■ WHAT IS EXPECTED ■
Output every line of the entries from the line containing "kapelusz/zielony (1st from left)" through the last, exactly, with no other content.

-- EXCERPTED RECORDS follows --

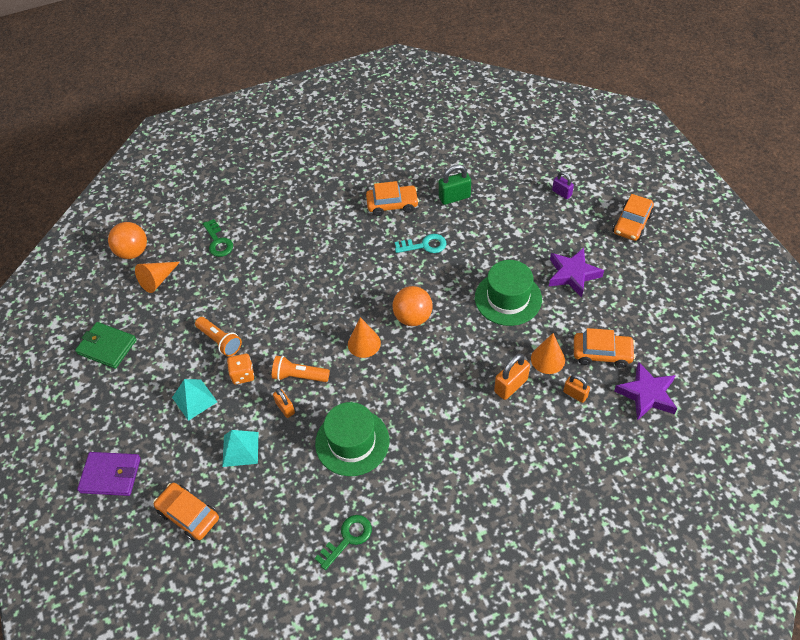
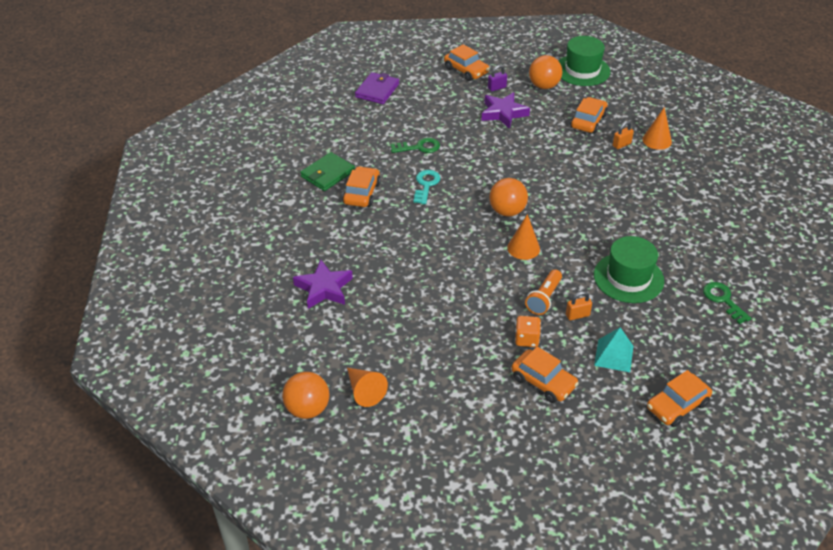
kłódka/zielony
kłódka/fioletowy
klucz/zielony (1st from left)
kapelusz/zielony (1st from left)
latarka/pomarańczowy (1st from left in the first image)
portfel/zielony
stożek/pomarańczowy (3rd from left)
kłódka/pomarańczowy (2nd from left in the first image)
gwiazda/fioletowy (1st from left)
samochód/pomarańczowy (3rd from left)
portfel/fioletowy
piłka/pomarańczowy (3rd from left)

-- EXCERPTED RECORDS concluded --

■ EXERCISE RESULT ■
kapelusz/zielony (1st from left)
latarka/pomarańczowy (1st from left in the first image)
portfel/zielony
stożek/pomarańczowy (3rd from left)
kłódka/pomarańczowy (2nd from left in the first image)
gwiazda/fioletowy (1st from left)
samochód/pomarańczowy (3rd from left)
portfel/fioletowy
piłka/pomarańczowy (3rd from left)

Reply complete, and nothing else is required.